begin Dataset records

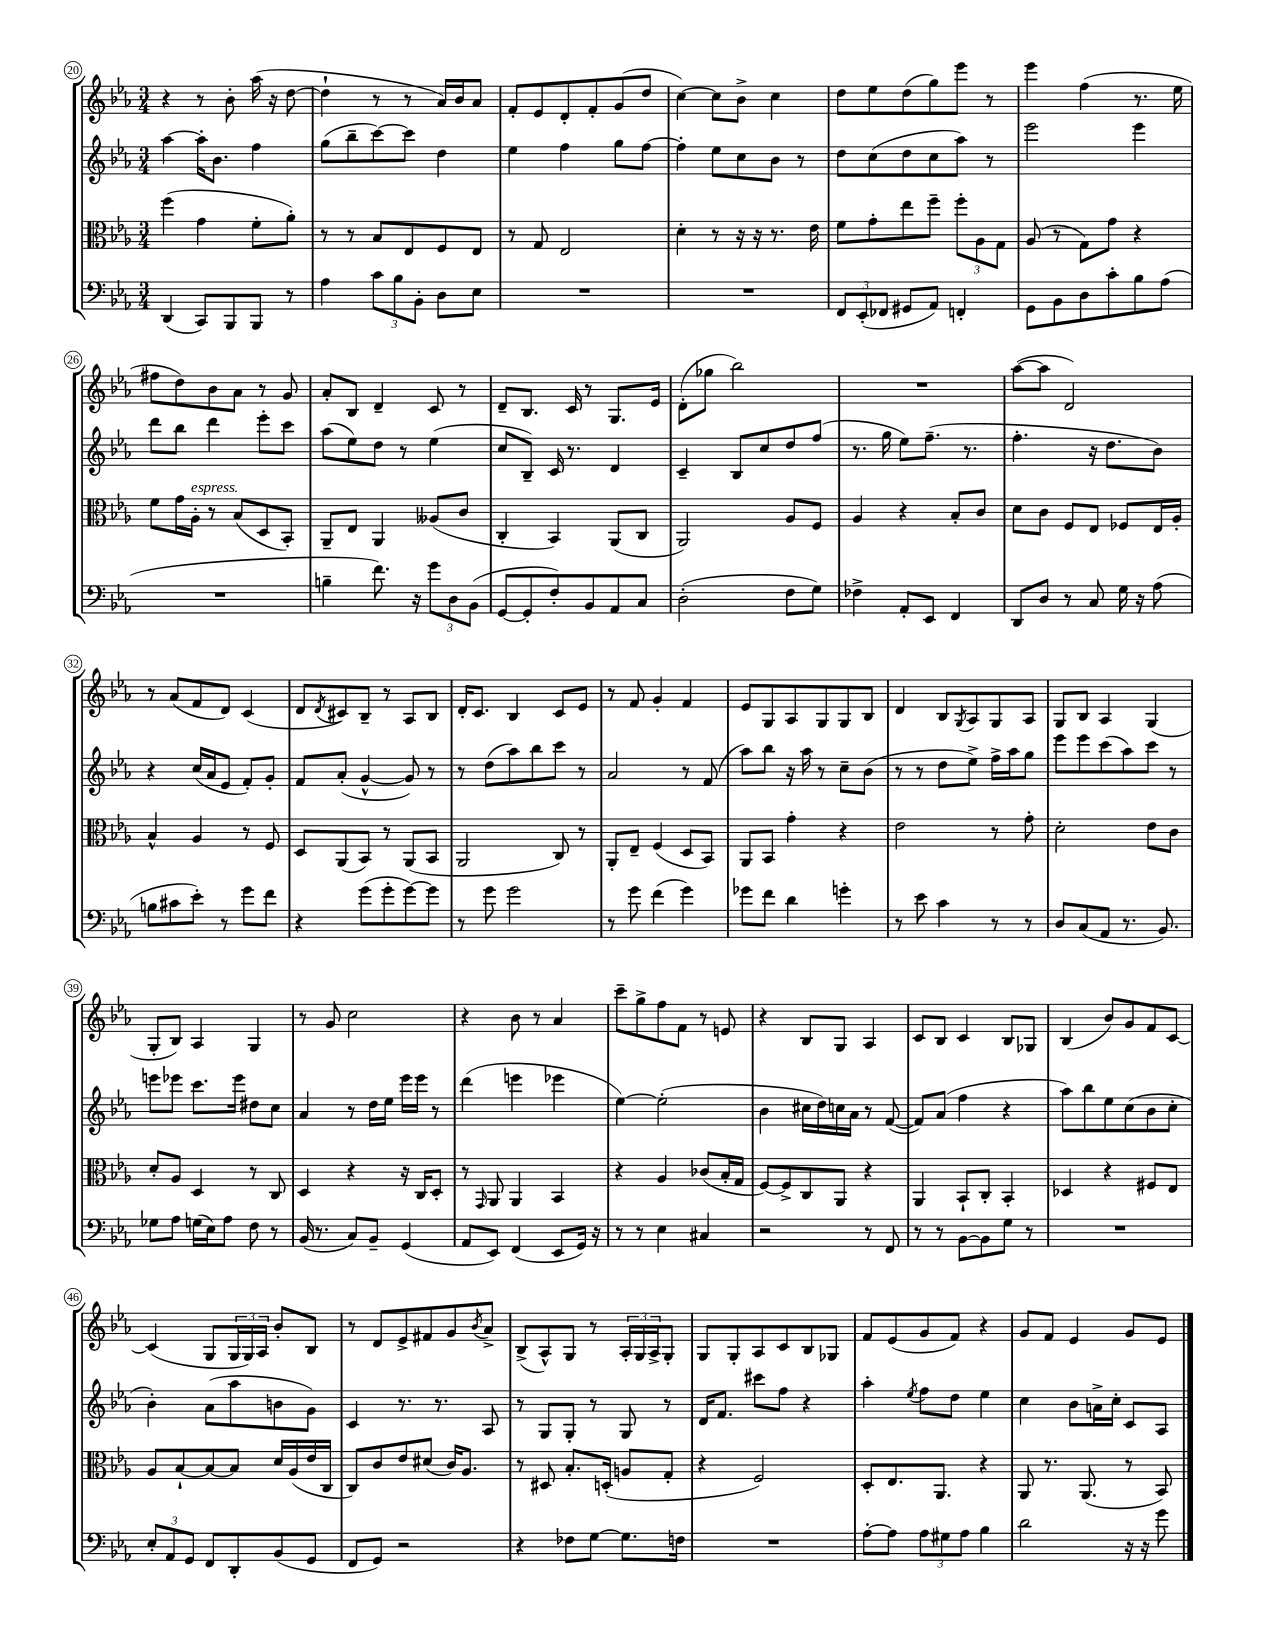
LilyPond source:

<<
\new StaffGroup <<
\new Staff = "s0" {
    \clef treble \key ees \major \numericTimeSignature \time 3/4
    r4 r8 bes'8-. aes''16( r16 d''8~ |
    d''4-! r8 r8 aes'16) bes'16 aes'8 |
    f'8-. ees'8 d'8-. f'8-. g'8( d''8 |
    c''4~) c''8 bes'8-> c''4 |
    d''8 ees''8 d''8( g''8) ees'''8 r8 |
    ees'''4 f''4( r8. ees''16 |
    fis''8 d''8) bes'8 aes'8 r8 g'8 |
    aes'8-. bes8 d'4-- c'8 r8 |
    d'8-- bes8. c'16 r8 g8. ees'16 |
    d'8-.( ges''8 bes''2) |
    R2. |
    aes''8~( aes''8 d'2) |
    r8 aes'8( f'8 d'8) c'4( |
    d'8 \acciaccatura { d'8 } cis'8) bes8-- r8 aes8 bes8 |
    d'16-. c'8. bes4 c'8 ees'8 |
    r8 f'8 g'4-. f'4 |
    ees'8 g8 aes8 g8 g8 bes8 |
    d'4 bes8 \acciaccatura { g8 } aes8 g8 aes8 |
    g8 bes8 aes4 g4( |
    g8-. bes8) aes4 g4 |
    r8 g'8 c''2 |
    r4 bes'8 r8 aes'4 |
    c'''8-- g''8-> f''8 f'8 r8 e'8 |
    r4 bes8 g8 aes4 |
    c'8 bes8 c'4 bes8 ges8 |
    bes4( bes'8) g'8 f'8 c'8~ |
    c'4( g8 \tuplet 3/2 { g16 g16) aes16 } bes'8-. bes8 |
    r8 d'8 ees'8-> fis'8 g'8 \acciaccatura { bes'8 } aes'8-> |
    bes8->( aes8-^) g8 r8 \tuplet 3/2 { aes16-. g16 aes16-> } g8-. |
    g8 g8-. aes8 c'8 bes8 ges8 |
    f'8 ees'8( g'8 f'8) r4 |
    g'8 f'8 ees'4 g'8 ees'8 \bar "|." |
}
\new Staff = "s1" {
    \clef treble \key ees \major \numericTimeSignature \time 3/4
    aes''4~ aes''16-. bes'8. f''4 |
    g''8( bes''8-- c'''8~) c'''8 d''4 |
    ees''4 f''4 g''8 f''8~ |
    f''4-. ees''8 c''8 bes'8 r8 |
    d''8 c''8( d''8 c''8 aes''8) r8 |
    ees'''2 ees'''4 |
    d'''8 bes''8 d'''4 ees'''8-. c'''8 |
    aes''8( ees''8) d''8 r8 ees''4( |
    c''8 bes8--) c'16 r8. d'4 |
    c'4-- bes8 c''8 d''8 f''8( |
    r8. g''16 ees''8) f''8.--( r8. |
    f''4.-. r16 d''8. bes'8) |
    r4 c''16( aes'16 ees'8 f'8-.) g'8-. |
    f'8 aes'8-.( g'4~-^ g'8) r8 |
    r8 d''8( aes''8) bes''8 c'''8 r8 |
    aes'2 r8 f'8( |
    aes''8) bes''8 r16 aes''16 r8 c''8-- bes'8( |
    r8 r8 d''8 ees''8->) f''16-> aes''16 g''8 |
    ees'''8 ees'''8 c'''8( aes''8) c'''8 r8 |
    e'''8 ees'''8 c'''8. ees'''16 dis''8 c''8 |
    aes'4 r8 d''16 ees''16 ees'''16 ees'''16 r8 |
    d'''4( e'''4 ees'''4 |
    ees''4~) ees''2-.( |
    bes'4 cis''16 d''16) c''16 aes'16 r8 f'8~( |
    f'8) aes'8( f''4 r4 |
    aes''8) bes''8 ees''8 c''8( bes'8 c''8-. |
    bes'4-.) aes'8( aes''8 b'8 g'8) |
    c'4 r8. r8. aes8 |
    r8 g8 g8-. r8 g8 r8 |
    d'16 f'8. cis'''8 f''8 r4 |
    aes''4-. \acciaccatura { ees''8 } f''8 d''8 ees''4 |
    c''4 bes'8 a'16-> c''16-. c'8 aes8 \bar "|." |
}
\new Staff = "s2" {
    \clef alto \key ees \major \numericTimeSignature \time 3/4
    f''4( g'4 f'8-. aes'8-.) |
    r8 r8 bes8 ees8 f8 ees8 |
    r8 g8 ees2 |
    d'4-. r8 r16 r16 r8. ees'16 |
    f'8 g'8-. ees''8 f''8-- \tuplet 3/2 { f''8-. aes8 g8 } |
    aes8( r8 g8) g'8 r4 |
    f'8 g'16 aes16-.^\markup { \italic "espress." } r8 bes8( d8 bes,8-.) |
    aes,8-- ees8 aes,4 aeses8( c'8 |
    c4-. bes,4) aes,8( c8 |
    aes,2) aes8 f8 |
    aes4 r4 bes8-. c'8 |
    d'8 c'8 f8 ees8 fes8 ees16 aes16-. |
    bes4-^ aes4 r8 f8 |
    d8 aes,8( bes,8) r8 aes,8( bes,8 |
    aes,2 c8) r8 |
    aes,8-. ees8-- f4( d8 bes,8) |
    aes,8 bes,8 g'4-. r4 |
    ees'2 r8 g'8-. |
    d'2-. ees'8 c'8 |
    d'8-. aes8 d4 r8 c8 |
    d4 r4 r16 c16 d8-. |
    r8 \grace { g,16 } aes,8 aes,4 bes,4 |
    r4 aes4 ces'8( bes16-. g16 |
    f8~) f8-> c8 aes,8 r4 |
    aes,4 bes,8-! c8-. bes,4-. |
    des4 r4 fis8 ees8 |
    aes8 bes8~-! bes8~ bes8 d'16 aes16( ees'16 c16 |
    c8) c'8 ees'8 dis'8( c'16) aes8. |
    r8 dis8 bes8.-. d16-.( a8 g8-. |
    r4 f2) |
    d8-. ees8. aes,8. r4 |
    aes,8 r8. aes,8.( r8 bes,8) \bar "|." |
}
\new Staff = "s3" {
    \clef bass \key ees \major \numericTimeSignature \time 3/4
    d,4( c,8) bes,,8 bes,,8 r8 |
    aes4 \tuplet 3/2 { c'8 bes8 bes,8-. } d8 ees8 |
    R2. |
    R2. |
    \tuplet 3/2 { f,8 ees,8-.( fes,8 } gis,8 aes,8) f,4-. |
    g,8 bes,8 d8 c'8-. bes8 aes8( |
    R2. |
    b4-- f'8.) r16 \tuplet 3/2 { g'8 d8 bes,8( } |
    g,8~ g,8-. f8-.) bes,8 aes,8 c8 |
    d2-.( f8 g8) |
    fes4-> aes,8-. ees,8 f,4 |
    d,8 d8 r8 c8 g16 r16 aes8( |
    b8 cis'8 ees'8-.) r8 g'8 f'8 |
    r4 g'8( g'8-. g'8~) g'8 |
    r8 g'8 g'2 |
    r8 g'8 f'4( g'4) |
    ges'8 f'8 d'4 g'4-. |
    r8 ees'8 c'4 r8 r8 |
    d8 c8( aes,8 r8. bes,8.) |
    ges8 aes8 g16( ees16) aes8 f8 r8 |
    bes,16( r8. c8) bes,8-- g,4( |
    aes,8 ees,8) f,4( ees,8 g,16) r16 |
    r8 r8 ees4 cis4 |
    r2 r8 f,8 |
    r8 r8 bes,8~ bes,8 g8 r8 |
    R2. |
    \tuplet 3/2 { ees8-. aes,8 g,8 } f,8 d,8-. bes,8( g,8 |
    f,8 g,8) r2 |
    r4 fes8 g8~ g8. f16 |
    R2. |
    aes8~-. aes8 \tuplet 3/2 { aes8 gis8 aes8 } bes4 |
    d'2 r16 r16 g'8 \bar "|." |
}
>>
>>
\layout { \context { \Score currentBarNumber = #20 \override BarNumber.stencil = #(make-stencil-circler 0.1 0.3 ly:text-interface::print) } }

end Dataset records

Show each line of the records above that contains the string "acciaccatura".

    d'8 \acciaccatura { d'8 } cis'8) bes8-- r8 aes8 bes8 |
    d'4 bes8 \acciaccatura { g8 } aes8 g8 aes8 |
    r8 d'8 ees'8-> fis'8 g'8 \acciaccatura { bes'8 } aes'8-> |
    aes''4-. \acciaccatura { ees''8 } f''8 d''8 ees''4 |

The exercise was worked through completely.